▸ **EXERCISE DATA**
▬▬▬

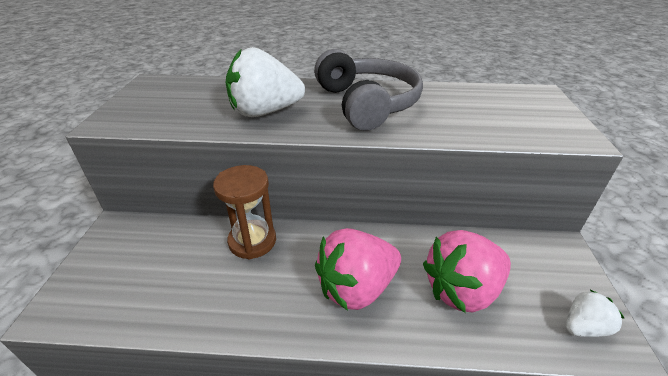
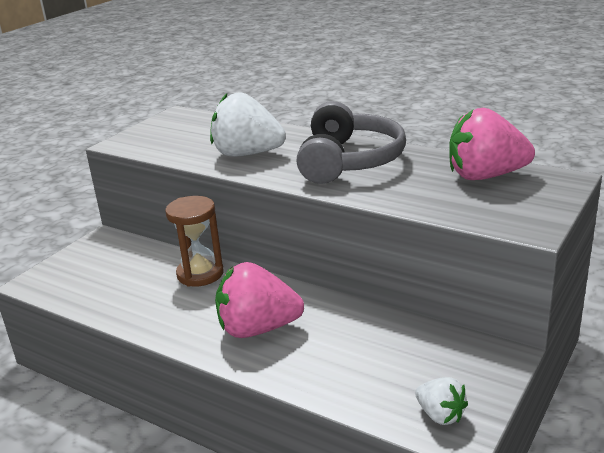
camera: 30 degrees right, 10 degrees down
(462, 290) = (351, 357): pink strawberry -> pink strawberry (485, 176)
(583, 327) = (440, 415): white strawberry -> white strawberry turned 45 degrees clockwise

▬▬▬

▸ **INSTRUCTIONS TO FOLLOW**
Please write out all the data again word for word, but not the pictures.

▸ **RESPONSE AREA**
camera: 30 degrees right, 10 degrees down
(462, 290) = (351, 357): pink strawberry -> pink strawberry (485, 176)
(583, 327) = (440, 415): white strawberry -> white strawberry turned 45 degrees clockwise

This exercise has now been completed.